Assigned task |
Output only the lines below that start at the line containing "C8: 3.3uF (AGND, NET2) -> none" and end at the line containing "U1 pin CV: none -> AGND", with both ends kept.

Material supplied |
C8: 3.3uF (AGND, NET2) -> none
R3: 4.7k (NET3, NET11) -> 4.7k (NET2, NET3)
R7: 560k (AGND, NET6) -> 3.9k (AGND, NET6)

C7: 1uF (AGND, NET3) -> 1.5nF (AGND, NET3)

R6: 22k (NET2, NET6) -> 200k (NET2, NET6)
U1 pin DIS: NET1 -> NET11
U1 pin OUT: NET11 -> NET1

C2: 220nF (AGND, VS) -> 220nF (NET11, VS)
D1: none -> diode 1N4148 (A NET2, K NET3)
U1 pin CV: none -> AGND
...
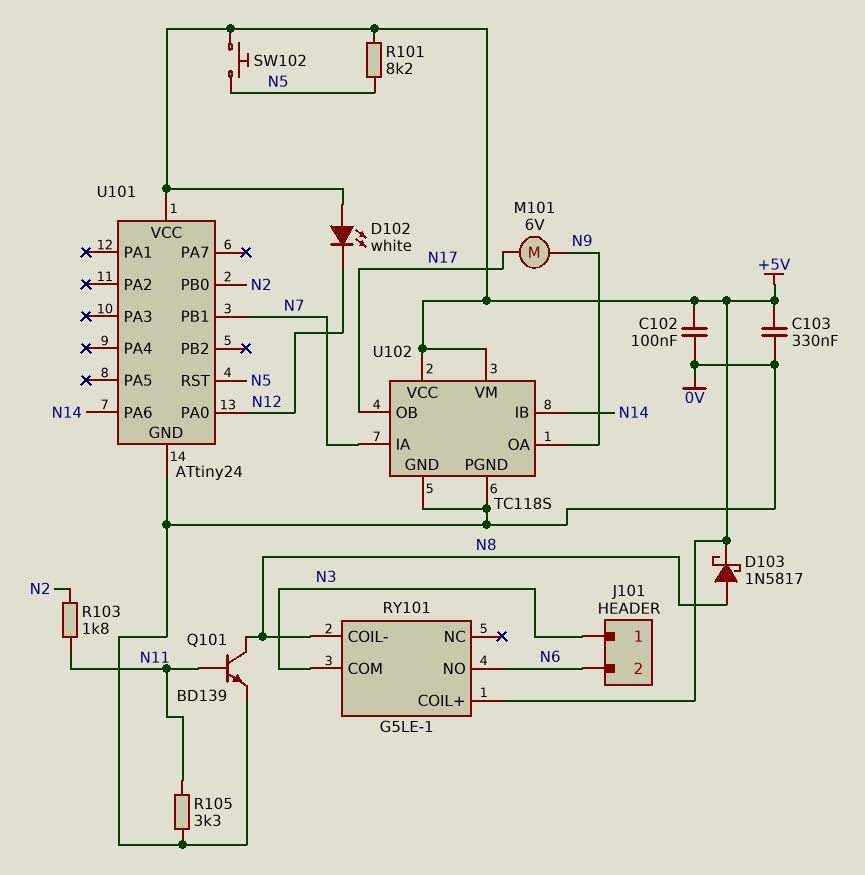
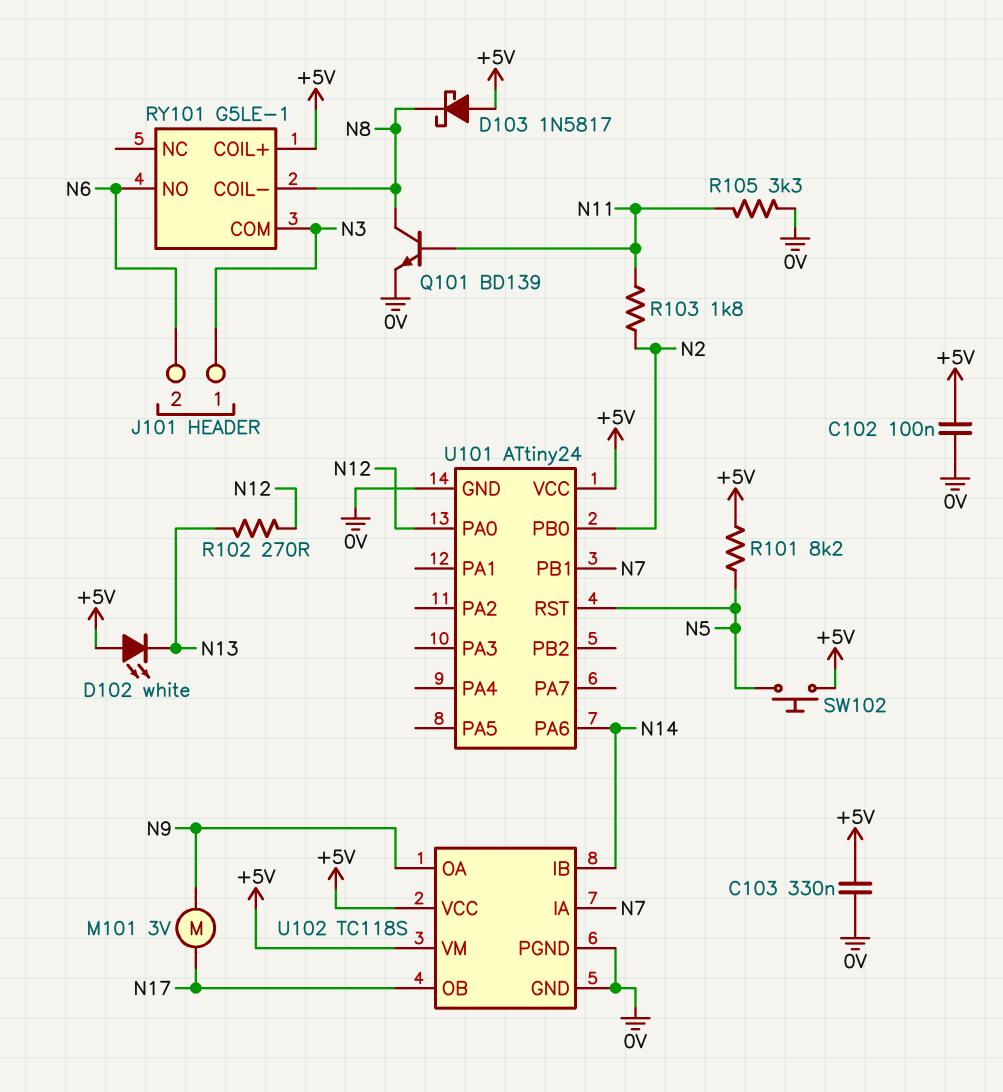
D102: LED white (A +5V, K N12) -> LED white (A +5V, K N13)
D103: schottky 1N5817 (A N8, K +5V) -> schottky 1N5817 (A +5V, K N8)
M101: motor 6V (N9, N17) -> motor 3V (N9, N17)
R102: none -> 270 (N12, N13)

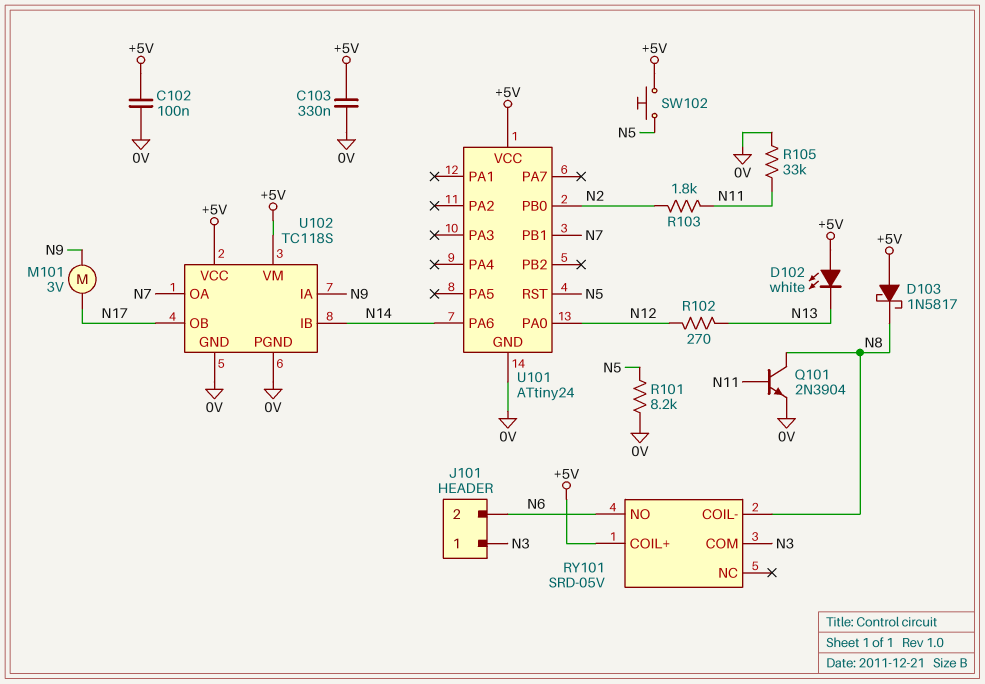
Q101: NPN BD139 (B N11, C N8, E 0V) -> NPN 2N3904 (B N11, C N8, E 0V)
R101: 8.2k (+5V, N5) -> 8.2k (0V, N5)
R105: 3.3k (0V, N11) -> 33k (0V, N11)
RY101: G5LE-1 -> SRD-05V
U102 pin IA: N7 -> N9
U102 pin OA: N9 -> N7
* * *
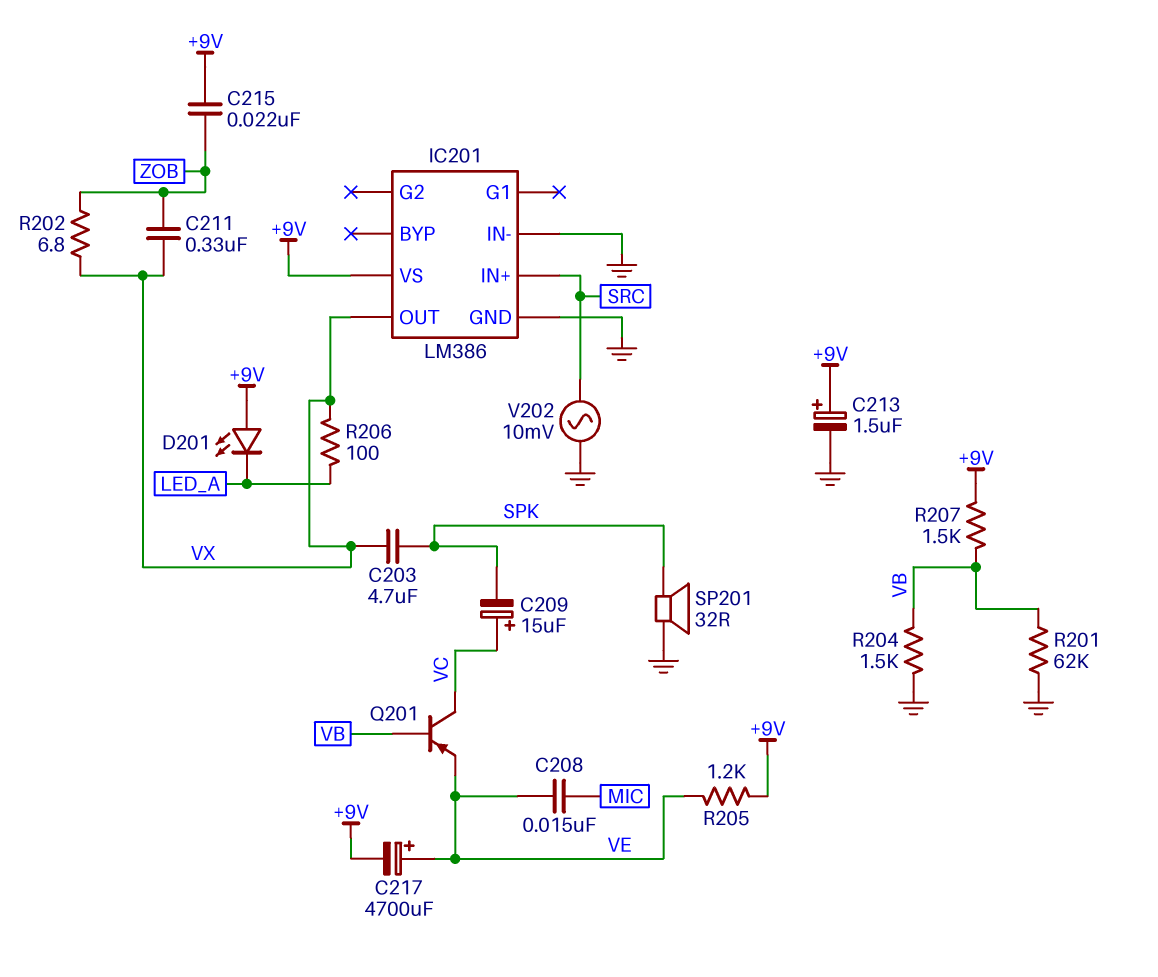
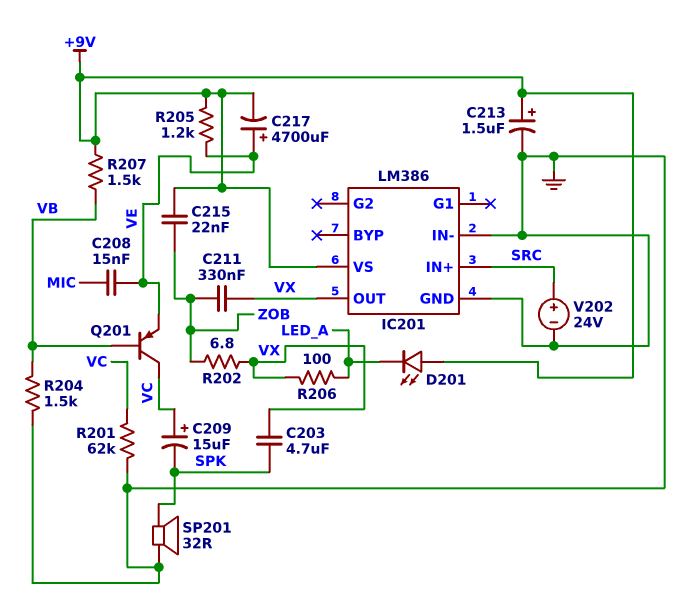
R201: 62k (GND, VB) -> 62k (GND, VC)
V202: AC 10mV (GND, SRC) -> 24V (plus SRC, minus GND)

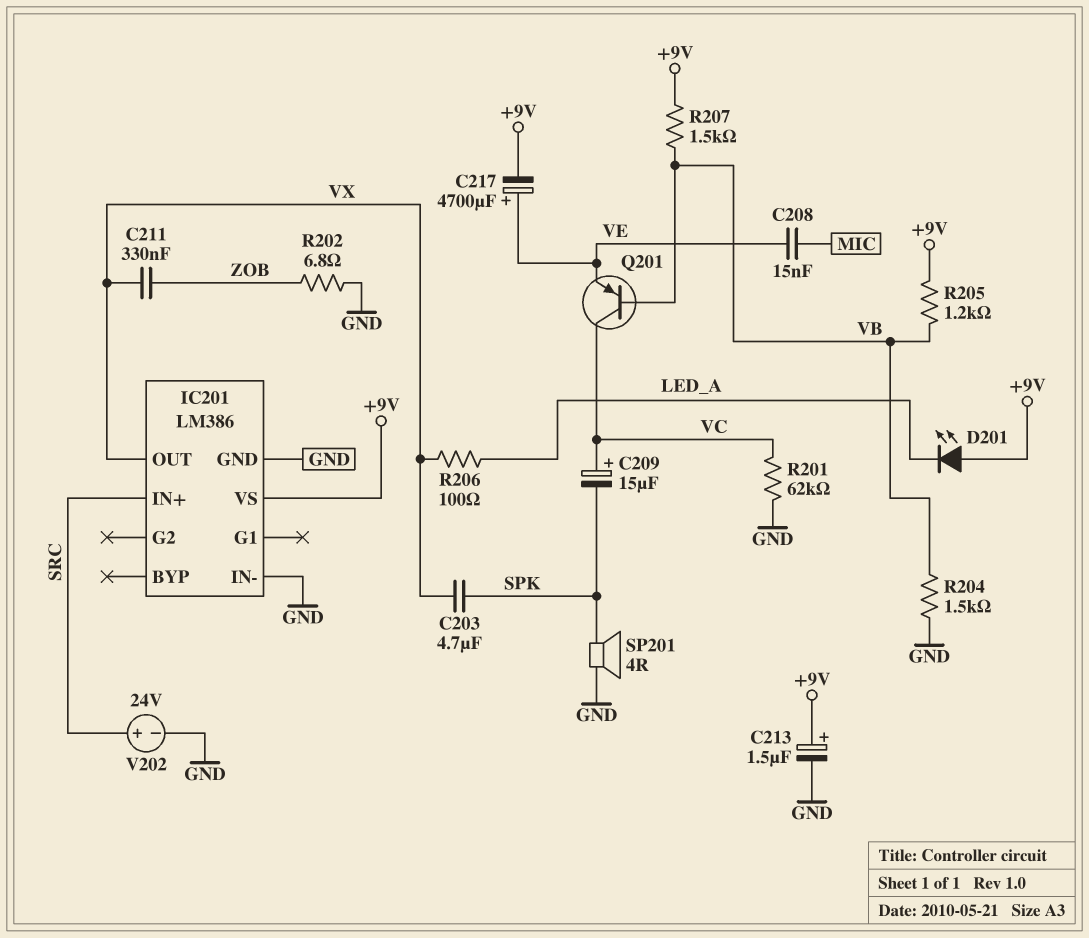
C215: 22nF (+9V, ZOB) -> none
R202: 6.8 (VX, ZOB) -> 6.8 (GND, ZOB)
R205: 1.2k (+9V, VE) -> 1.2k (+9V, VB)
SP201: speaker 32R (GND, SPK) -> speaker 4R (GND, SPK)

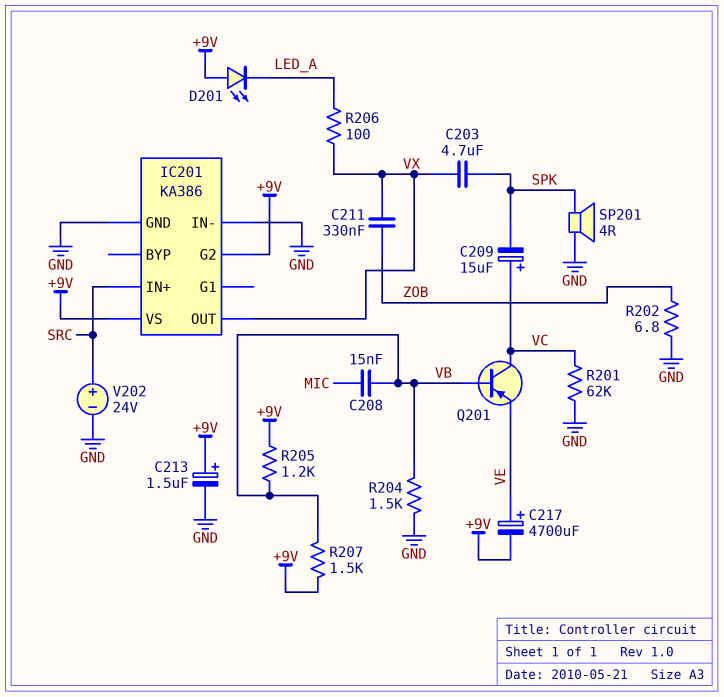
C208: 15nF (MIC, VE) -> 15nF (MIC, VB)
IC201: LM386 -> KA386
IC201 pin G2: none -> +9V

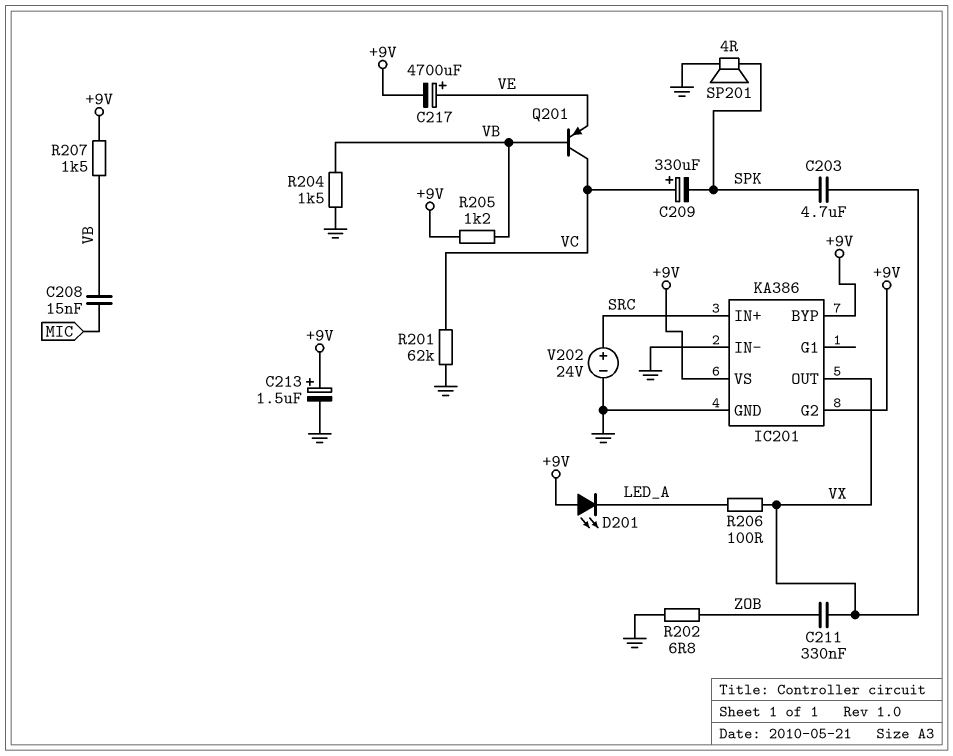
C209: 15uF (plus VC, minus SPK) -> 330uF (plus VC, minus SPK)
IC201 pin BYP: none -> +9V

Result of the task |
C8: 3.3uF (AGND, NET2) -> none
R3: 4.7k (NET3, NET11) -> 4.7k (NET2, NET3)
R7: 560k (AGND, NET6) -> 3.9k (AGND, NET6)

C7: 1uF (AGND, NET3) -> 1.5nF (AGND, NET3)

R6: 22k (NET2, NET6) -> 200k (NET2, NET6)
U1 pin DIS: NET1 -> NET11
U1 pin OUT: NET11 -> NET1

C2: 220nF (AGND, VS) -> 220nF (NET11, VS)
D1: none -> diode 1N4148 (A NET2, K NET3)
U1 pin CV: none -> AGND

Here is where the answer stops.